_Extracted information:_
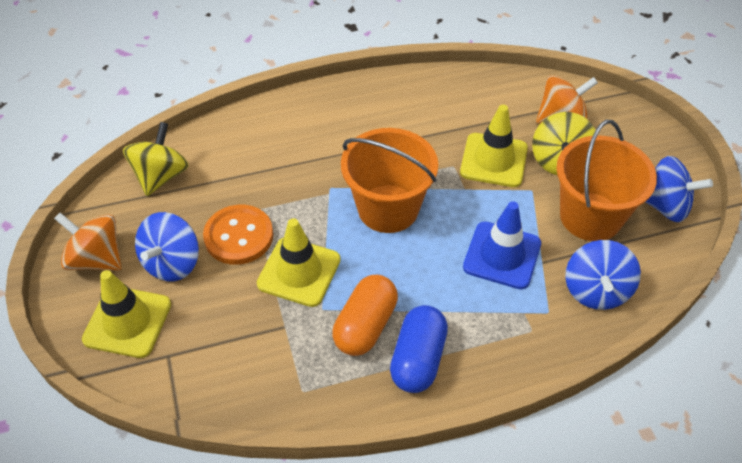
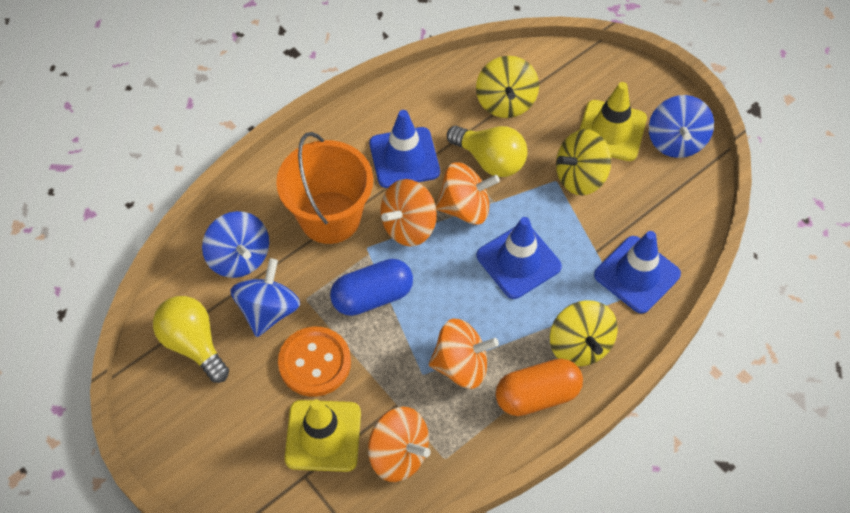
blue traffic cone: 1 -> 3
orange bucket: 2 -> 1
orange spinning top: 2 -> 4
yellow light bulb: 0 -> 2
yellow spinning top: 2 -> 3
yellow traffic cone: 3 -> 2

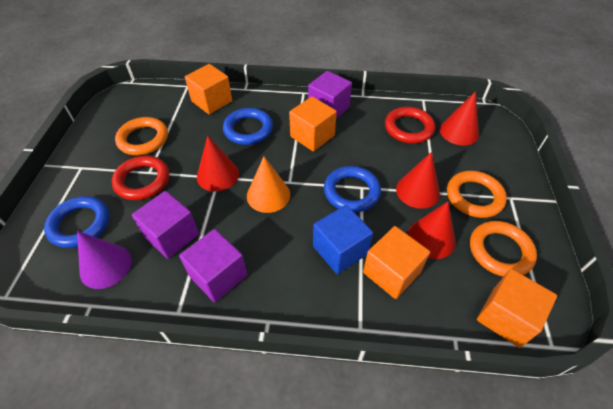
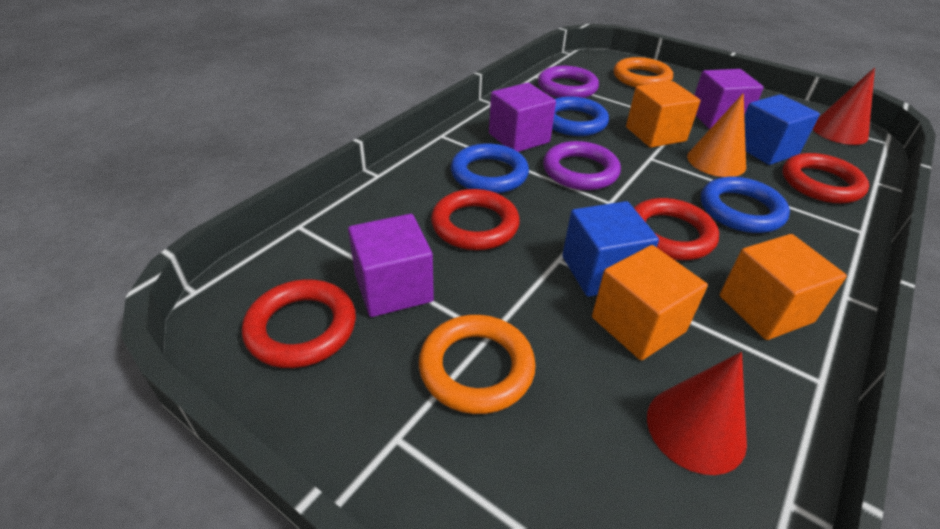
blue cube: 1 -> 2
orange cube: 4 -> 3
orange ring: 3 -> 2
purple cone: 1 -> 0
purple ring: 0 -> 2
red cone: 4 -> 2
red ring: 2 -> 4

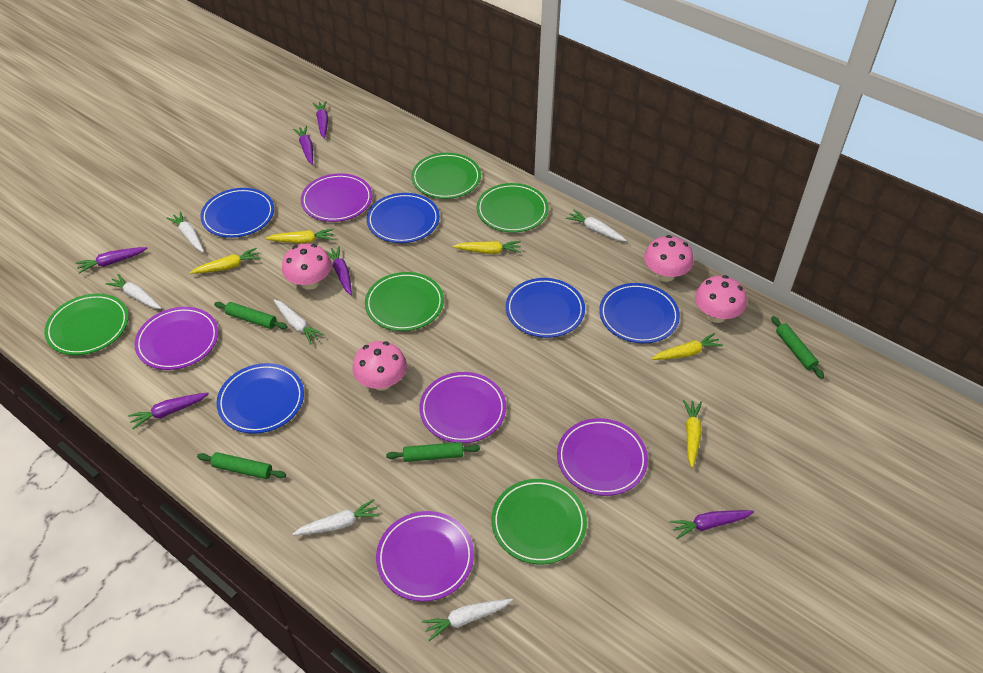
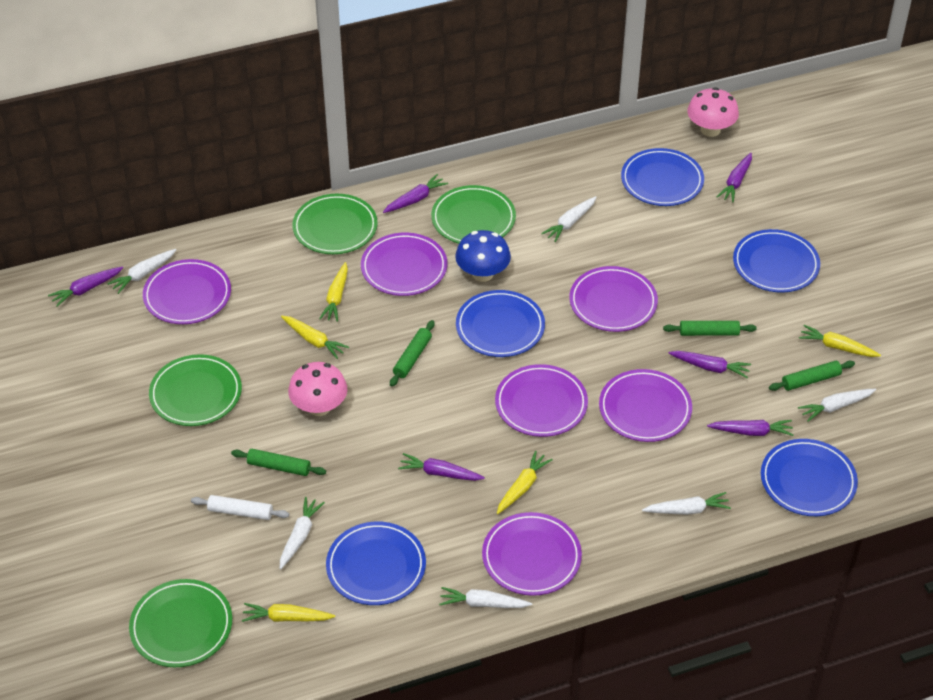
blue mushroom: 0 -> 1
green plate: 5 -> 4
pink mushroom: 4 -> 2
purple plate: 5 -> 6
white rolling pin: 0 -> 1

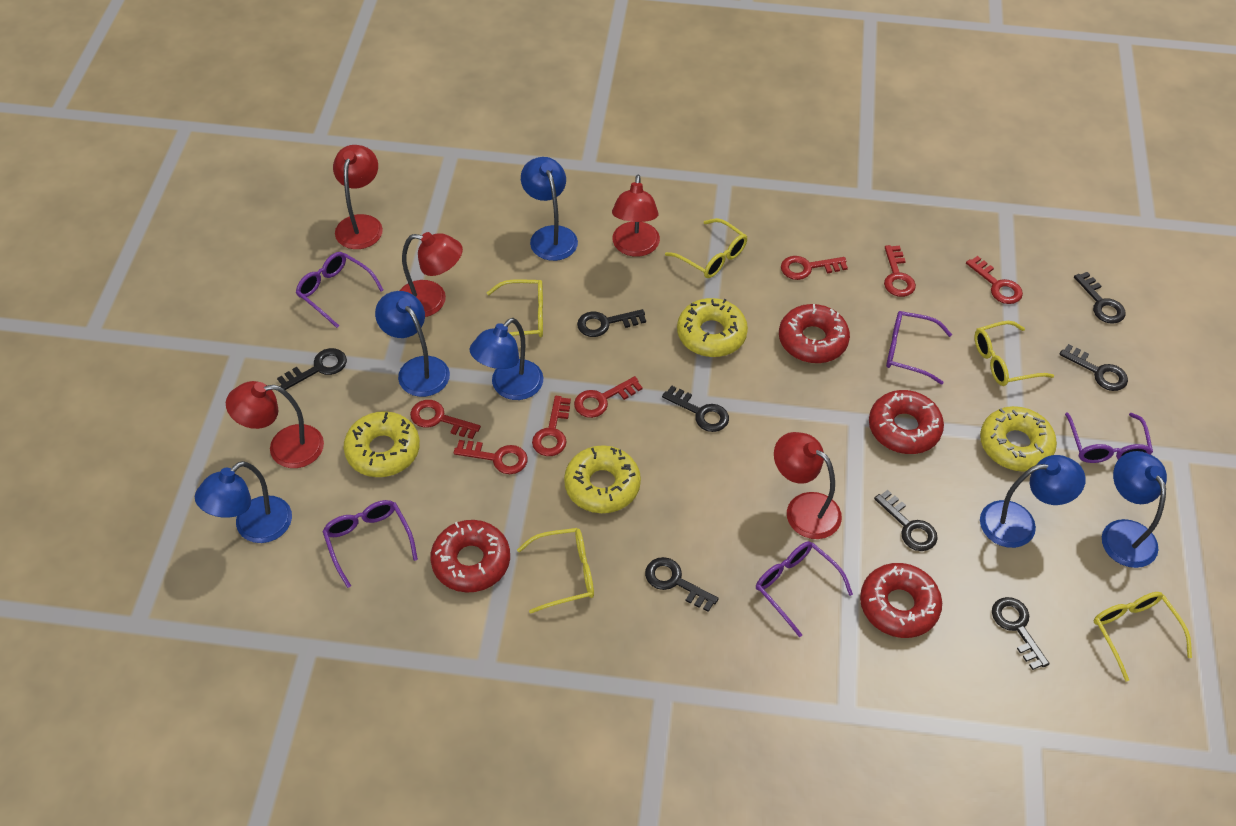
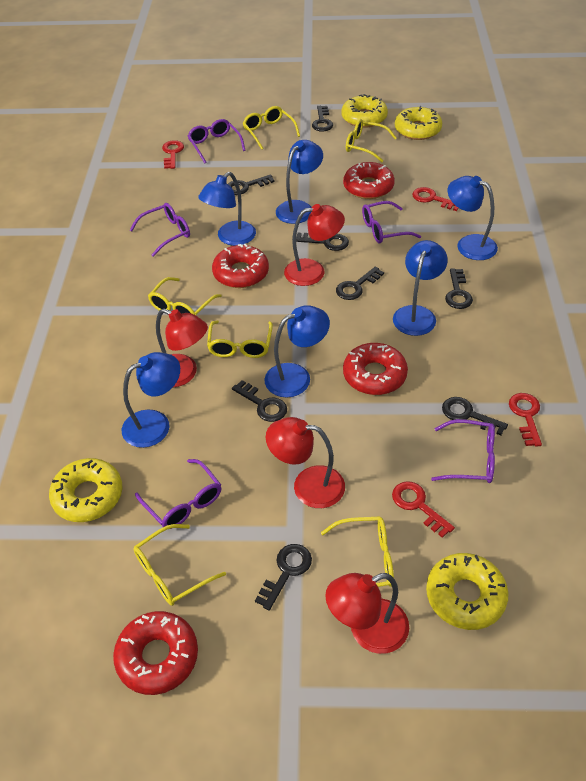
red key: 7 -> 4
red lamp: 5 -> 4
yellow glasses: 5 -> 6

_What you will do:_ For every line of the material above that contains the word "traffic", show the line.

_Worked solution:_
blue traffic cone: 1 -> 3
yellow traffic cone: 3 -> 2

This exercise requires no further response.